§ MATERIAL FOR THIS TASK:
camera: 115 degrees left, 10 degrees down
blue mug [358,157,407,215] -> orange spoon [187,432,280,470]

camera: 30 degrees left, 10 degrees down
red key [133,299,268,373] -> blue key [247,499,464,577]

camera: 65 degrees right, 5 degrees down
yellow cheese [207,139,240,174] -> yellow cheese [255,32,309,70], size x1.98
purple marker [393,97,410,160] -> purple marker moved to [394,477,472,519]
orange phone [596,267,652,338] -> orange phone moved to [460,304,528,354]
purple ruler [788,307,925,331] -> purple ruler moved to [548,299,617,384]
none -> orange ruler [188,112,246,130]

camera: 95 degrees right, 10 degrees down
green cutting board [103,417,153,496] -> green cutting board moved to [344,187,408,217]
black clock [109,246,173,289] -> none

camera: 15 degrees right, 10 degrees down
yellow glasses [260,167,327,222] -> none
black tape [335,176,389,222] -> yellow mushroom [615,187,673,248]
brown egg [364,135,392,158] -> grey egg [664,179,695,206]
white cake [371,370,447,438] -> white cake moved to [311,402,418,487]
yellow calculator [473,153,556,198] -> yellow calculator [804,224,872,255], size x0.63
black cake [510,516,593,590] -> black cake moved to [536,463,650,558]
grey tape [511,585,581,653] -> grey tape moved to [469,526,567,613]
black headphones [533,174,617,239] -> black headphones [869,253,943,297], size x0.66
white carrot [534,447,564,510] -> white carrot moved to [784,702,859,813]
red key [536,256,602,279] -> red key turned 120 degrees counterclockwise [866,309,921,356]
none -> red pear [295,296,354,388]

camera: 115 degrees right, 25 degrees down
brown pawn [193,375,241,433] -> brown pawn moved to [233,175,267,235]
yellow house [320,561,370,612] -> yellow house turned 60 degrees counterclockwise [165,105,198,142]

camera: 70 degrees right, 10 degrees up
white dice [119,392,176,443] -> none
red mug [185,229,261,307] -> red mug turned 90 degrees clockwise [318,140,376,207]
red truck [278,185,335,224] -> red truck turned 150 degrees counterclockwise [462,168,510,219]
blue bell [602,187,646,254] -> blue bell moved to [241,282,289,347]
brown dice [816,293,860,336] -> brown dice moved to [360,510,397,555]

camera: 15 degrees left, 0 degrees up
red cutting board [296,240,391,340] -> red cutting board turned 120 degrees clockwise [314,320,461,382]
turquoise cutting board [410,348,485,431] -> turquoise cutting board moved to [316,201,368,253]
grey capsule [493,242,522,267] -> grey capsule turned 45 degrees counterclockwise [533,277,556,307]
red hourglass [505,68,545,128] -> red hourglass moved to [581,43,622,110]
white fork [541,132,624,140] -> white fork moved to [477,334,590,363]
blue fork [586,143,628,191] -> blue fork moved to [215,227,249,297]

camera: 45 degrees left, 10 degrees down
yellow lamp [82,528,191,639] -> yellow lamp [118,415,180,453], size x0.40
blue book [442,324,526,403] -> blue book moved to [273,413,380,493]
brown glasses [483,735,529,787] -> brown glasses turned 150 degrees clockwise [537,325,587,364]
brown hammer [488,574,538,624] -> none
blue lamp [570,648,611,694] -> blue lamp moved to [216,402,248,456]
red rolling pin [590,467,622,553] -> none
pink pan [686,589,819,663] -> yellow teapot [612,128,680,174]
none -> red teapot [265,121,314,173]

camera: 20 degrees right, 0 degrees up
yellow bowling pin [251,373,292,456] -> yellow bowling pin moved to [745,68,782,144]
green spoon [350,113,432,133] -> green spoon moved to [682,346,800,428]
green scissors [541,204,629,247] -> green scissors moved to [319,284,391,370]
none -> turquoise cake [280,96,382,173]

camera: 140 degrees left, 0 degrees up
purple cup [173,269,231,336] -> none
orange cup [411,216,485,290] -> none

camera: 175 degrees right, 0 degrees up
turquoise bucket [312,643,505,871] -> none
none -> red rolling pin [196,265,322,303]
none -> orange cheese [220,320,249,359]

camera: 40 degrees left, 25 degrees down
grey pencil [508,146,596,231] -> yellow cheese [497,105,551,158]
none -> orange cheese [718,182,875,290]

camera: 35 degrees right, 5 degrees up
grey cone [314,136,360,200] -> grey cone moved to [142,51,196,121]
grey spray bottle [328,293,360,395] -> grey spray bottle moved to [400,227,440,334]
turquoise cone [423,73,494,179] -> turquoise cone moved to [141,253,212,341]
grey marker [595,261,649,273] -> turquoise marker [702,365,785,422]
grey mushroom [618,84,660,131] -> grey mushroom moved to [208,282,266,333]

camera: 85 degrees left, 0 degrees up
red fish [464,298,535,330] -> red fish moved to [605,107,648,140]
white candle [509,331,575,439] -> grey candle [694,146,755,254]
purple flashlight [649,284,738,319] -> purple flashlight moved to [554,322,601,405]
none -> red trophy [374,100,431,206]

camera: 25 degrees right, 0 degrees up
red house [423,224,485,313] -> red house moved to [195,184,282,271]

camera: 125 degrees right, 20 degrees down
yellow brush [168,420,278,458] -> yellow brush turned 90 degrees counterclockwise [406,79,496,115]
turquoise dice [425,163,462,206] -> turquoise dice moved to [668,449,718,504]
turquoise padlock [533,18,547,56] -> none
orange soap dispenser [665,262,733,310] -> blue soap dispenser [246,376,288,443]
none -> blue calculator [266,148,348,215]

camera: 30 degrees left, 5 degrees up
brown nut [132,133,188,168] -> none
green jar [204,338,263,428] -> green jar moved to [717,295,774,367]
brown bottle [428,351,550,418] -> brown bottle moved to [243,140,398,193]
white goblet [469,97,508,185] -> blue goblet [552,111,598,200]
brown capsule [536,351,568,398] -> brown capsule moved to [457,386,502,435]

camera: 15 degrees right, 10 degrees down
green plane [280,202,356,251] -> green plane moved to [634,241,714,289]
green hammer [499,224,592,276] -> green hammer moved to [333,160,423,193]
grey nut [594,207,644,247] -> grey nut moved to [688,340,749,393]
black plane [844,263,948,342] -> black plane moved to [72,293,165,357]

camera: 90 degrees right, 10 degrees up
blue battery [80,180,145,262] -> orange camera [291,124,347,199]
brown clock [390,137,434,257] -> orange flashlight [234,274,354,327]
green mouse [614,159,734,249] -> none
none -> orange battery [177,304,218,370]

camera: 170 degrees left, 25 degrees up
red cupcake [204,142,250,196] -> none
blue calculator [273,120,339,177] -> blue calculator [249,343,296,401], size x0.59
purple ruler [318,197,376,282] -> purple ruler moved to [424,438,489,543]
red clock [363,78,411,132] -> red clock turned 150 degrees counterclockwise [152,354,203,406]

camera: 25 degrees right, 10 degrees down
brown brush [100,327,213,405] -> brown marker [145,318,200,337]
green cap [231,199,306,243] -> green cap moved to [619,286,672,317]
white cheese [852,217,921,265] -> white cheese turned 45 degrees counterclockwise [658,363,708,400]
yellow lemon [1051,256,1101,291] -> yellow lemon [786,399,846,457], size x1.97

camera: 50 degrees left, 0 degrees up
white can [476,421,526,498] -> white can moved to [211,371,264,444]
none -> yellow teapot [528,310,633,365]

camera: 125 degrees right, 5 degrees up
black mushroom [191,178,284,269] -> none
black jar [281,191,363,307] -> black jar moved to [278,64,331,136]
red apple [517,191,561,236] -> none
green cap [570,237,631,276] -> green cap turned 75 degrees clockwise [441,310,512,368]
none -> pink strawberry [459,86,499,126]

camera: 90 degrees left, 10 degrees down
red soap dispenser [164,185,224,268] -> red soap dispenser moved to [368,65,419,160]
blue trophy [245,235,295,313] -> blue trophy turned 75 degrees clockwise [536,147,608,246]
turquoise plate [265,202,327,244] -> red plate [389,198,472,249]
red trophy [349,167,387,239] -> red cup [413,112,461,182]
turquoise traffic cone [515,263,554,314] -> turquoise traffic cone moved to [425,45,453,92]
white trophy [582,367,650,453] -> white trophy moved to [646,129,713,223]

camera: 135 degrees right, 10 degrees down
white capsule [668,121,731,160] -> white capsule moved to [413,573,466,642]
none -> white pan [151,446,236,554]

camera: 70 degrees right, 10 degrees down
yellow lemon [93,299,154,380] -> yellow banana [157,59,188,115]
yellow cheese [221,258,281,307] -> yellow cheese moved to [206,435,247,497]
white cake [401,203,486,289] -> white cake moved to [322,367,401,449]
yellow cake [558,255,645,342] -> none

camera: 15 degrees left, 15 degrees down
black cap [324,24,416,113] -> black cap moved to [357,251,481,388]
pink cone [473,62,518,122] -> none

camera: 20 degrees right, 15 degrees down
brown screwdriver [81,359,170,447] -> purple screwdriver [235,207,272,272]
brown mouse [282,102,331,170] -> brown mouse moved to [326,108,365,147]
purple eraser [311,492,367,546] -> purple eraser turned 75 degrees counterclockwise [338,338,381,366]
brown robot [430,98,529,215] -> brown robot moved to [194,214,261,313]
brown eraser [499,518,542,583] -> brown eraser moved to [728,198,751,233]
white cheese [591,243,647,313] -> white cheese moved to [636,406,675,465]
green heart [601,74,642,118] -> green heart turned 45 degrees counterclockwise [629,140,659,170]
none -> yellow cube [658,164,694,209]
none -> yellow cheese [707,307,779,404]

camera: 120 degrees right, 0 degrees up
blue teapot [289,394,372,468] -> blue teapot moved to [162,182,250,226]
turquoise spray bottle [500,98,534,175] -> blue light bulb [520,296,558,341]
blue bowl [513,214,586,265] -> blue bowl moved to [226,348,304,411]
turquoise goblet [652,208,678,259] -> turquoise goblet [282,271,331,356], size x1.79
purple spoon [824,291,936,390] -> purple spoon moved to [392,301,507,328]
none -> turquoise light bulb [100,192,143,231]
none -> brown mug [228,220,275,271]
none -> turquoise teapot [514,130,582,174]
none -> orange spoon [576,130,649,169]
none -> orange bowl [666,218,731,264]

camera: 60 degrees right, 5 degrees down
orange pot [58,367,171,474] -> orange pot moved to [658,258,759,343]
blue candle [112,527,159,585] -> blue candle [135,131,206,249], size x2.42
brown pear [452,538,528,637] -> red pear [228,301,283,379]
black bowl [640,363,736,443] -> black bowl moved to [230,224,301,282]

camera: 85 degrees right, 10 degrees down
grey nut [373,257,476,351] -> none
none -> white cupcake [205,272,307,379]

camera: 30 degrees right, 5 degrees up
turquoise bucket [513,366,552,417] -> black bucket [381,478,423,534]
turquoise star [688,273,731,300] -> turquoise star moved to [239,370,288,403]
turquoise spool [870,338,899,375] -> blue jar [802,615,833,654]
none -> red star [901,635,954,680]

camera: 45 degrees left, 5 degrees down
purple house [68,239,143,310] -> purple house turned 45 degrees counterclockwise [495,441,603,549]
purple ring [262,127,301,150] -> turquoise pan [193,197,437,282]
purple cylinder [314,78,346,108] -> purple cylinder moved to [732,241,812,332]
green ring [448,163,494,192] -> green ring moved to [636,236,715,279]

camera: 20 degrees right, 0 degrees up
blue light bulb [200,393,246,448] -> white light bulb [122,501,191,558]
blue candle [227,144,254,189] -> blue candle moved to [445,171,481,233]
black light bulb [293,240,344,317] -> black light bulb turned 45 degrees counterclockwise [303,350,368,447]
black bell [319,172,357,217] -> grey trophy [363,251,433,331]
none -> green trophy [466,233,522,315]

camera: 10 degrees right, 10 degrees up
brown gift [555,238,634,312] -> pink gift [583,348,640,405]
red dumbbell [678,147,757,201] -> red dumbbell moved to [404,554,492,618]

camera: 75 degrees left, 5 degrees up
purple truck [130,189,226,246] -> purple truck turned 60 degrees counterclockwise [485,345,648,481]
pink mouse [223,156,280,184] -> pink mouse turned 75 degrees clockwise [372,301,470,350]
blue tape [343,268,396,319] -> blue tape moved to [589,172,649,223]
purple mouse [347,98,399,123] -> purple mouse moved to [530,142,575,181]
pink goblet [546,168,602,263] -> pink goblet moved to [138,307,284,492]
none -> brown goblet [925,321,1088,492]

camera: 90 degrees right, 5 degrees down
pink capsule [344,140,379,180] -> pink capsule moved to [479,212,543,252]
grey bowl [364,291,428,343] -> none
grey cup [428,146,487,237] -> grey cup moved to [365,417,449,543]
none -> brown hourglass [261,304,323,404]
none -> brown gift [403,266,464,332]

§ WHAT YOU SHOULD DO: Quote only the lines from the line containing "camera: 90 degrees right, 5 degrees down" through the end of the listing, please, keeping both the first and the last line.

§ EXERCISE OUTPUT:
camera: 90 degrees right, 5 degrees down
pink capsule [344,140,379,180] -> pink capsule moved to [479,212,543,252]
grey bowl [364,291,428,343] -> none
grey cup [428,146,487,237] -> grey cup moved to [365,417,449,543]
none -> brown hourglass [261,304,323,404]
none -> brown gift [403,266,464,332]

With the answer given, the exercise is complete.